*The exercise*.
Could you reproduce, word for word, the part of the records that starts with the line containing "black ellipse: moved" and ends with the line containing "cyan triangle: moved 9 px right, 6 px down", with both of those lines included? Leave the pictures out of your answer.
─── Task data ───
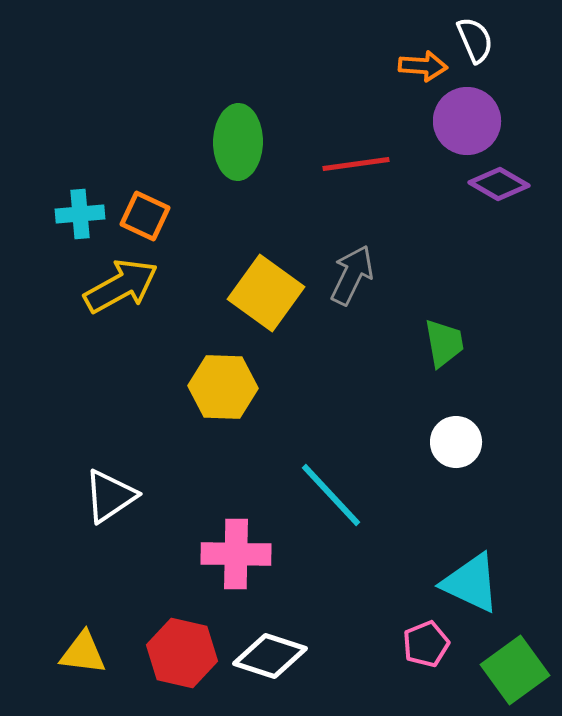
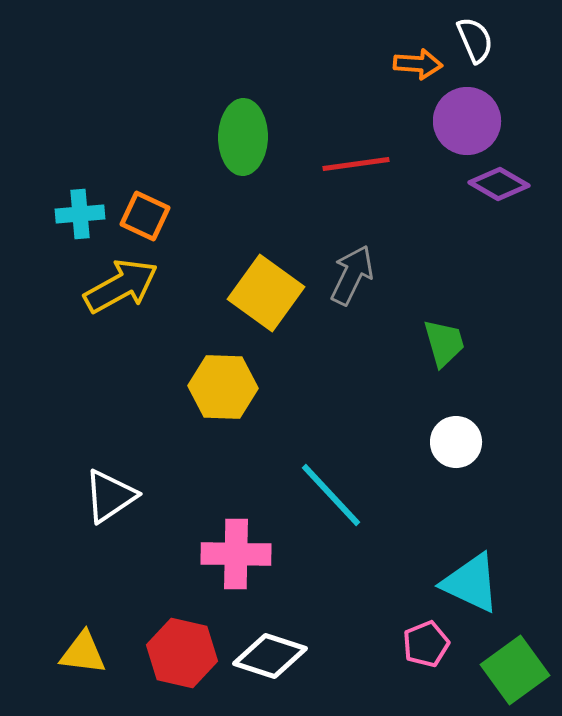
orange arrow: moved 5 px left, 2 px up
green ellipse: moved 5 px right, 5 px up
green trapezoid: rotated 6 degrees counterclockwise
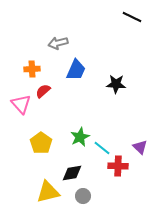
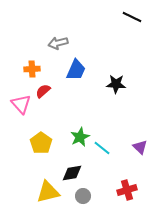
red cross: moved 9 px right, 24 px down; rotated 18 degrees counterclockwise
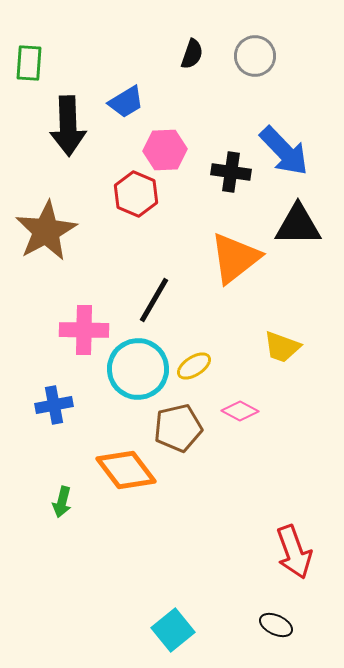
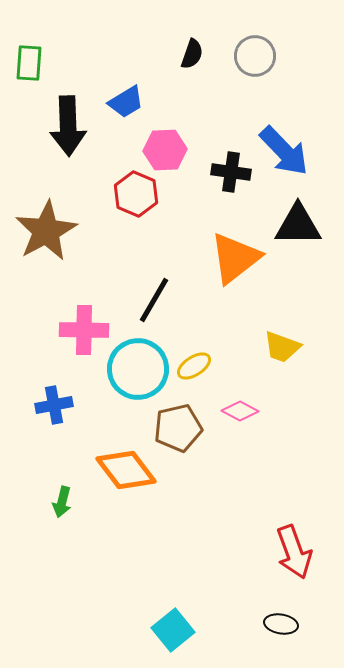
black ellipse: moved 5 px right, 1 px up; rotated 16 degrees counterclockwise
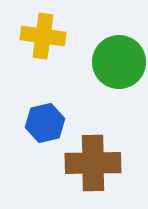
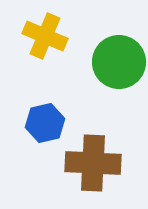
yellow cross: moved 2 px right; rotated 15 degrees clockwise
brown cross: rotated 4 degrees clockwise
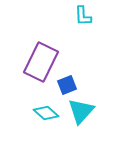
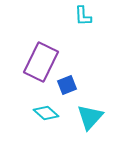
cyan triangle: moved 9 px right, 6 px down
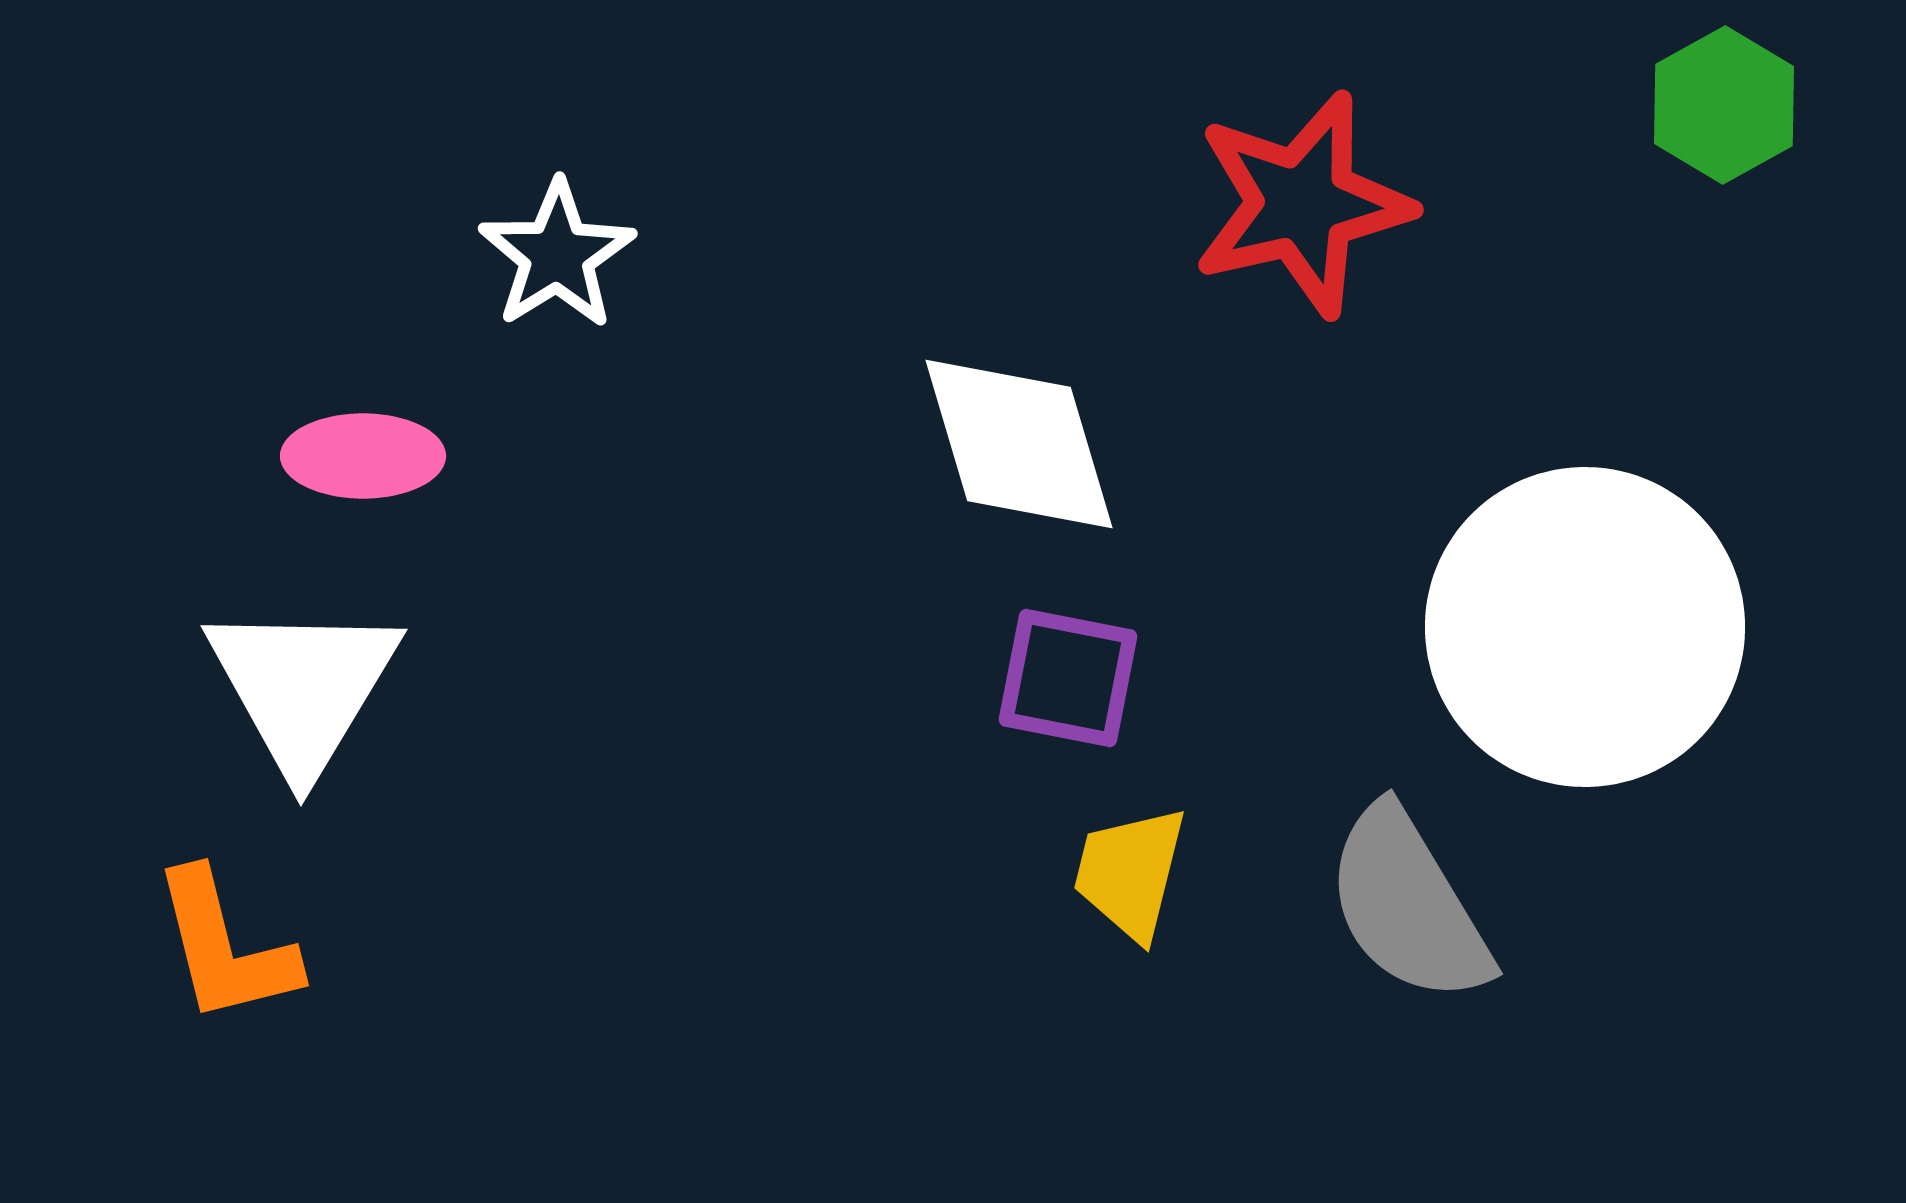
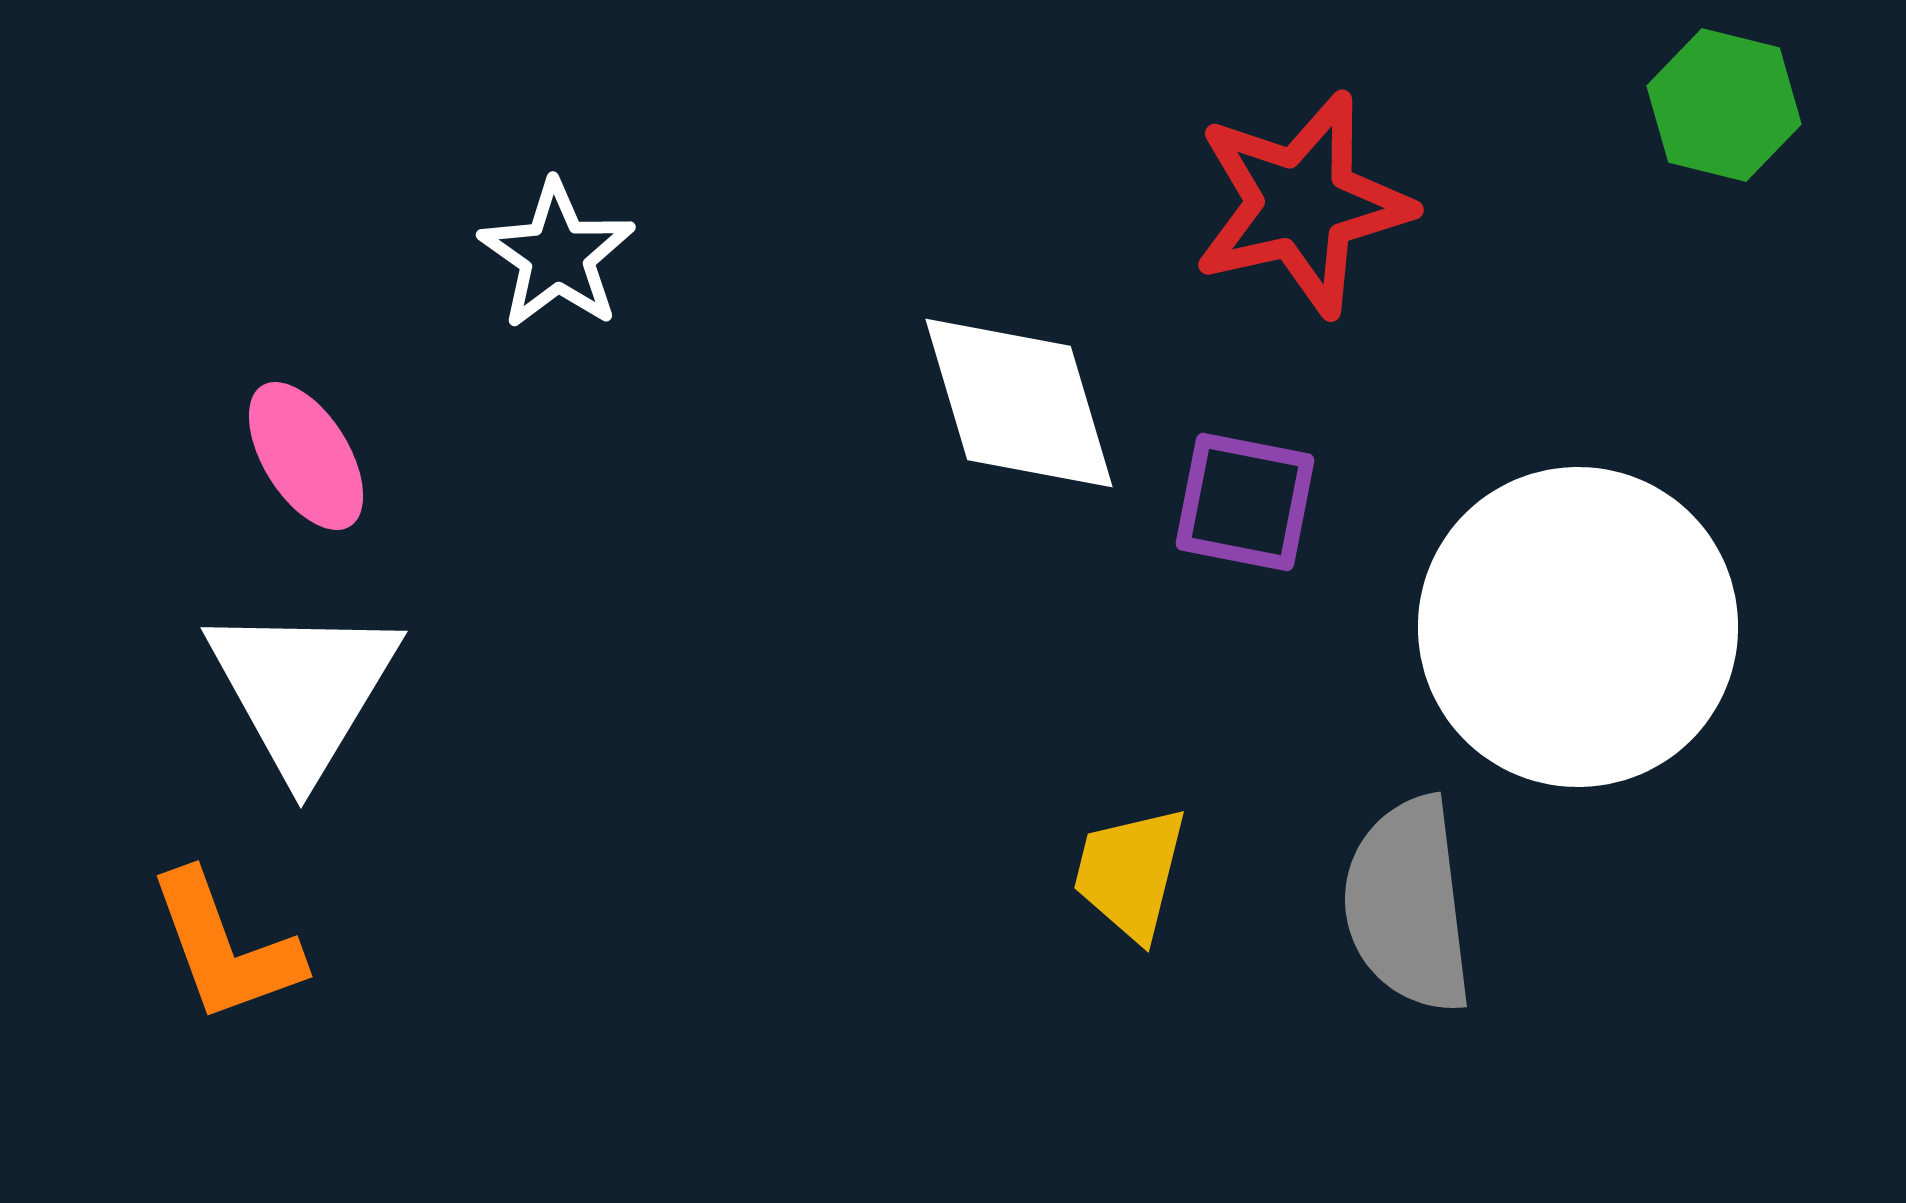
green hexagon: rotated 17 degrees counterclockwise
white star: rotated 5 degrees counterclockwise
white diamond: moved 41 px up
pink ellipse: moved 57 px left; rotated 58 degrees clockwise
white circle: moved 7 px left
purple square: moved 177 px right, 176 px up
white triangle: moved 2 px down
gray semicircle: rotated 24 degrees clockwise
orange L-shape: rotated 6 degrees counterclockwise
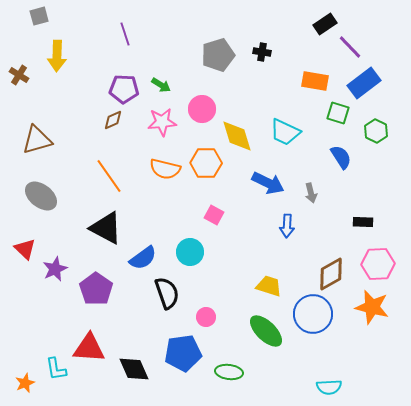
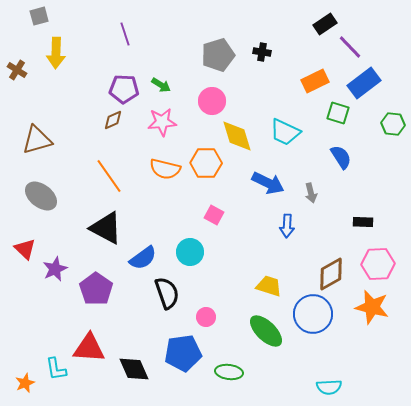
yellow arrow at (57, 56): moved 1 px left, 3 px up
brown cross at (19, 75): moved 2 px left, 5 px up
orange rectangle at (315, 81): rotated 36 degrees counterclockwise
pink circle at (202, 109): moved 10 px right, 8 px up
green hexagon at (376, 131): moved 17 px right, 7 px up; rotated 20 degrees counterclockwise
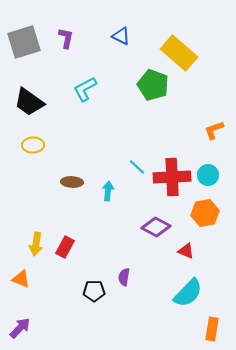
───
*The result*.
black ellipse: moved 5 px right, 1 px up; rotated 16 degrees counterclockwise
yellow cross: moved 2 px right; rotated 15 degrees clockwise
brown cross: rotated 4 degrees clockwise
cyan triangle: moved 9 px right, 6 px down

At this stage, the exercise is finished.